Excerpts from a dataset
++++

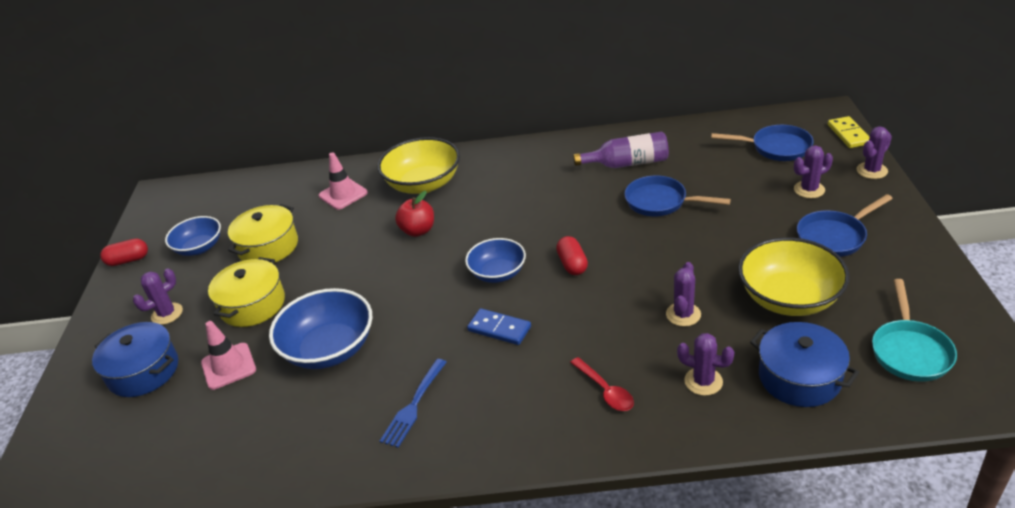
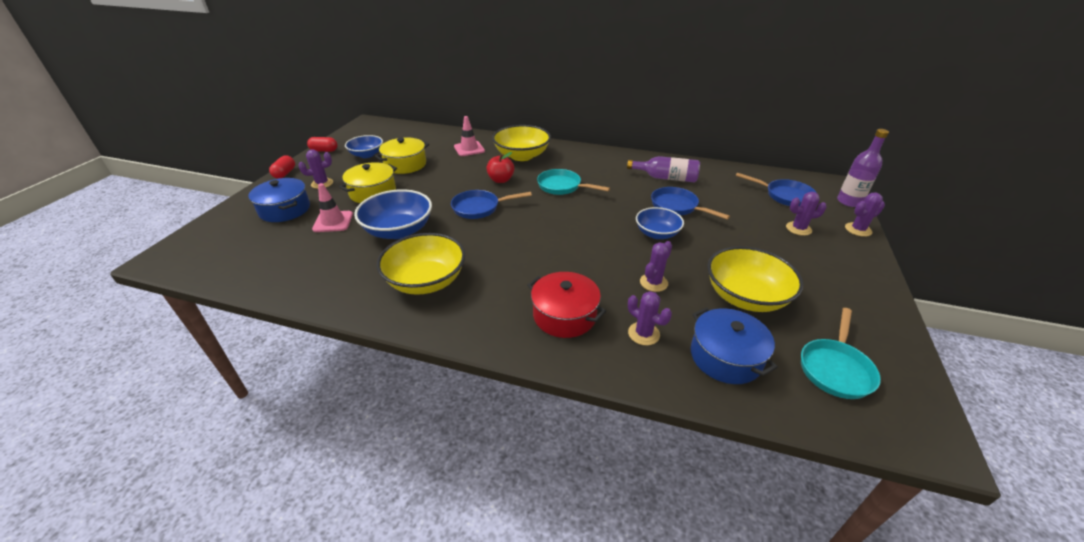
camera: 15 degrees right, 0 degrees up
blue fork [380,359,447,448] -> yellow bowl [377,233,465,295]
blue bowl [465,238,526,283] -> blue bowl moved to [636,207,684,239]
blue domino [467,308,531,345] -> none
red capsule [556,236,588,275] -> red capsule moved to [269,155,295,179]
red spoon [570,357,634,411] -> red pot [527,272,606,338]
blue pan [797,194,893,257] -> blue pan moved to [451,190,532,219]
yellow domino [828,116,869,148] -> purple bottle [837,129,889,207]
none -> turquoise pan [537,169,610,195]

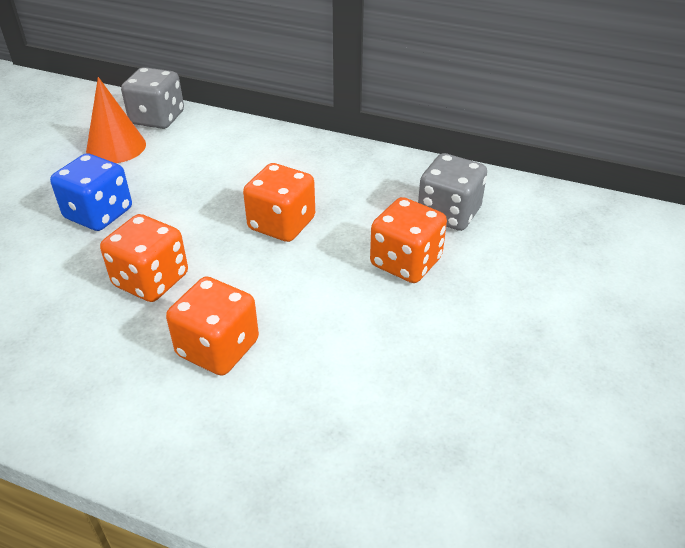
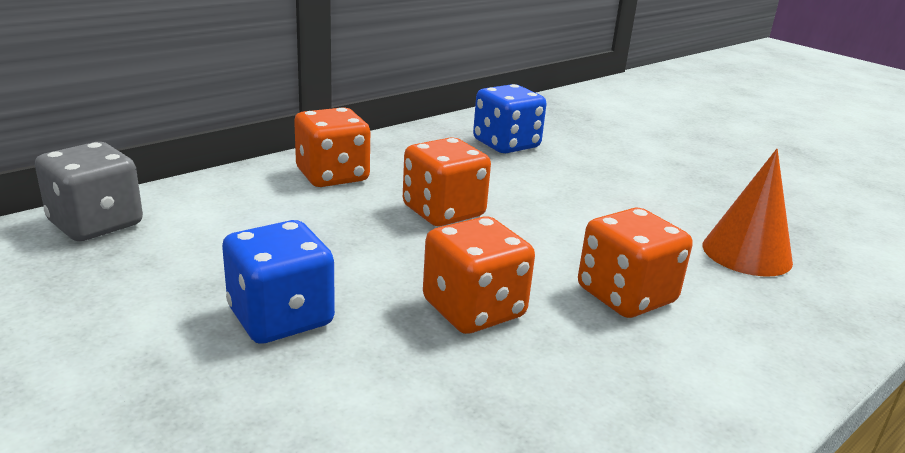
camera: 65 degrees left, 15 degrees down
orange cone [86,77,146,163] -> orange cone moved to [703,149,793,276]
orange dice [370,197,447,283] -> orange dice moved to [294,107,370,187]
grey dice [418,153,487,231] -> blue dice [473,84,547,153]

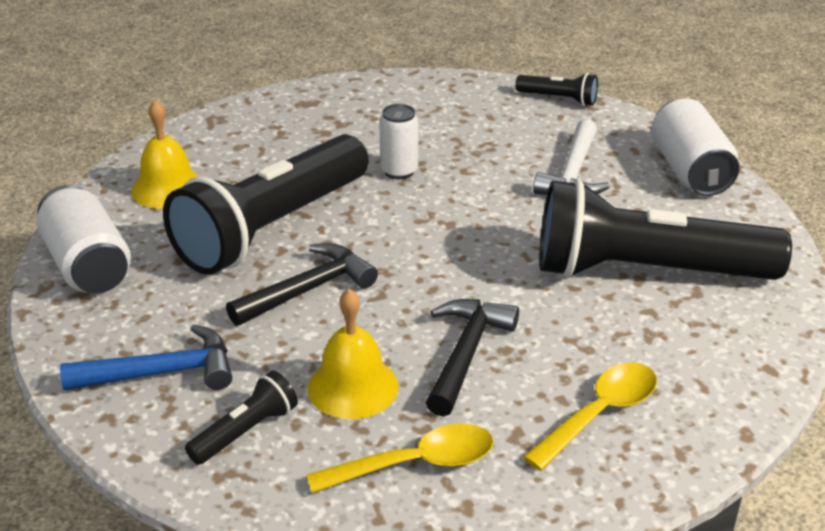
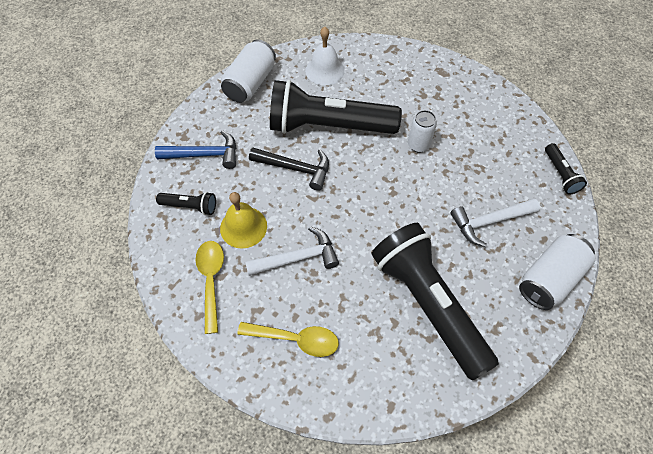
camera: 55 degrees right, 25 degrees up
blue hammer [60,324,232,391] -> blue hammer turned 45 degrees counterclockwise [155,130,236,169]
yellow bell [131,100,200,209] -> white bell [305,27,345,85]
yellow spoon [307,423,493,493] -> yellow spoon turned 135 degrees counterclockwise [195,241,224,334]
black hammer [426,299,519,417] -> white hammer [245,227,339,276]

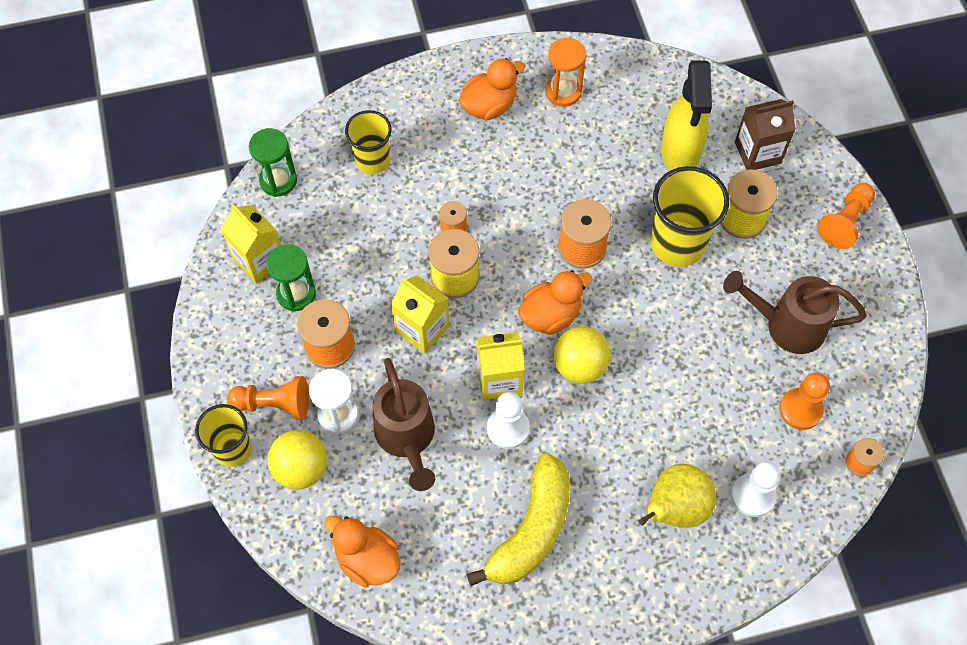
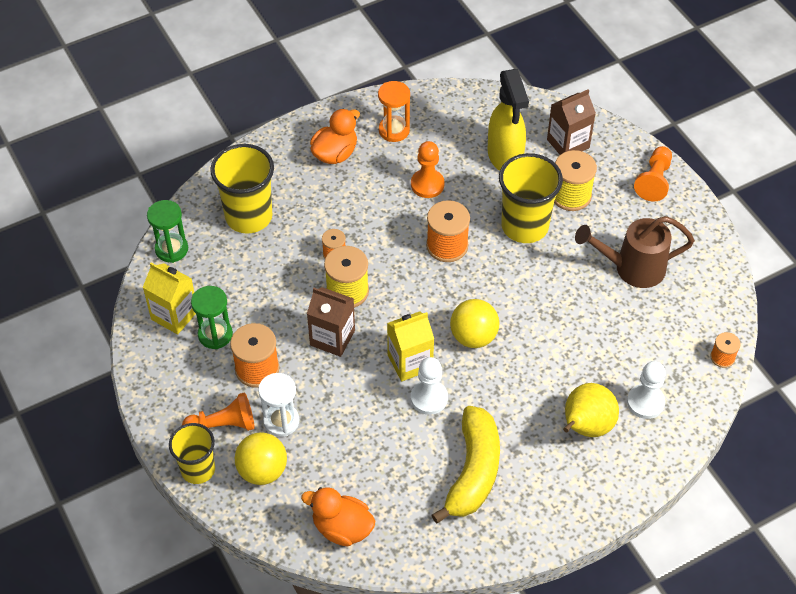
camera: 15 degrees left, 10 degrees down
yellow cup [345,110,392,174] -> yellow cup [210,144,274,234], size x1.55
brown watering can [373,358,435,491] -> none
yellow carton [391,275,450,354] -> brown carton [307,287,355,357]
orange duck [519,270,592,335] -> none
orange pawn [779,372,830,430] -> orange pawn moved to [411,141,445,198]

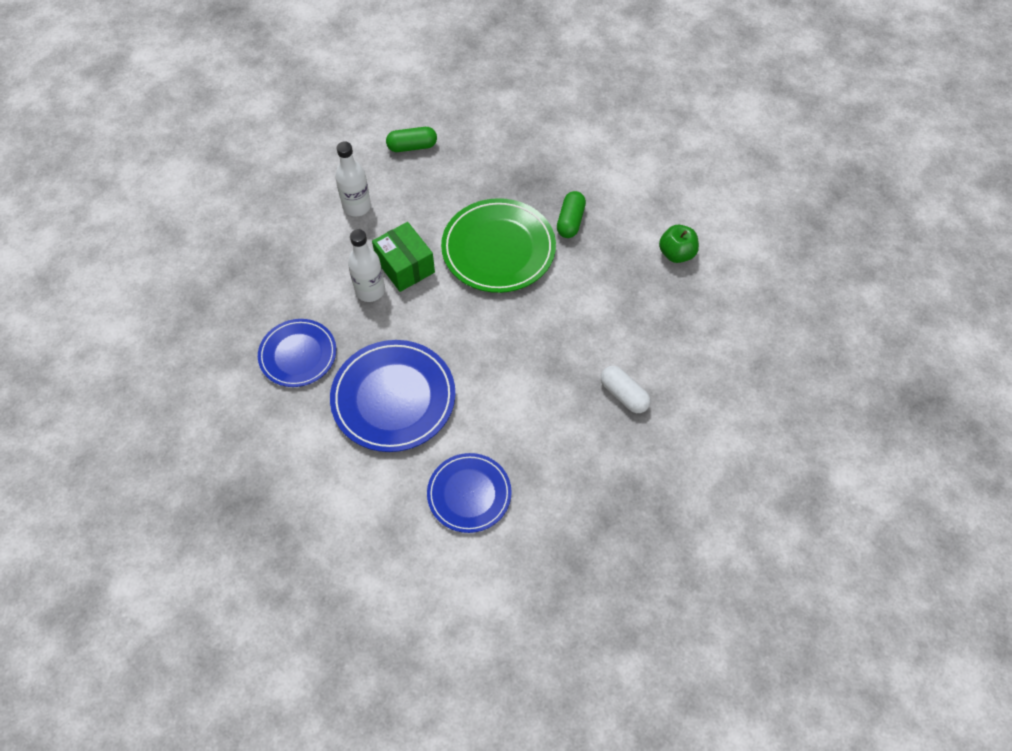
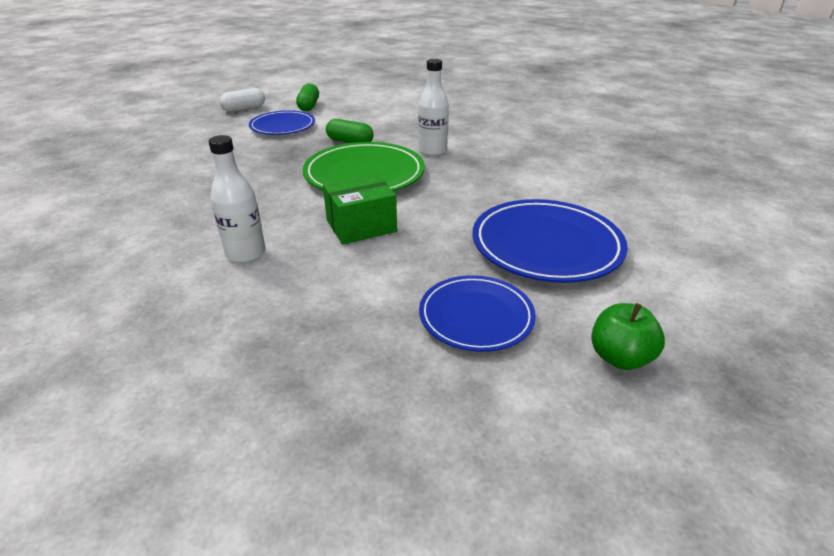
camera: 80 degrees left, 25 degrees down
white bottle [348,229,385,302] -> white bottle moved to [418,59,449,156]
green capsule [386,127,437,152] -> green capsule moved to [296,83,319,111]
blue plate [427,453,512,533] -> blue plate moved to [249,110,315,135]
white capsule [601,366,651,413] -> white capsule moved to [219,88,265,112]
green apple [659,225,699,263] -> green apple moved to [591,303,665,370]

++++

### Job item
Beginning at the line above that contains "camera: 55 degrees right, 25 degrees up", return each line exactly through the line that contains "black hammer [426,299,519,417]", and no others.

### Your solution
camera: 55 degrees right, 25 degrees up
blue hammer [60,324,232,391] -> blue hammer turned 45 degrees counterclockwise [155,130,236,169]
yellow bell [131,100,200,209] -> white bell [305,27,345,85]
yellow spoon [307,423,493,493] -> yellow spoon turned 135 degrees counterclockwise [195,241,224,334]
black hammer [426,299,519,417] -> white hammer [245,227,339,276]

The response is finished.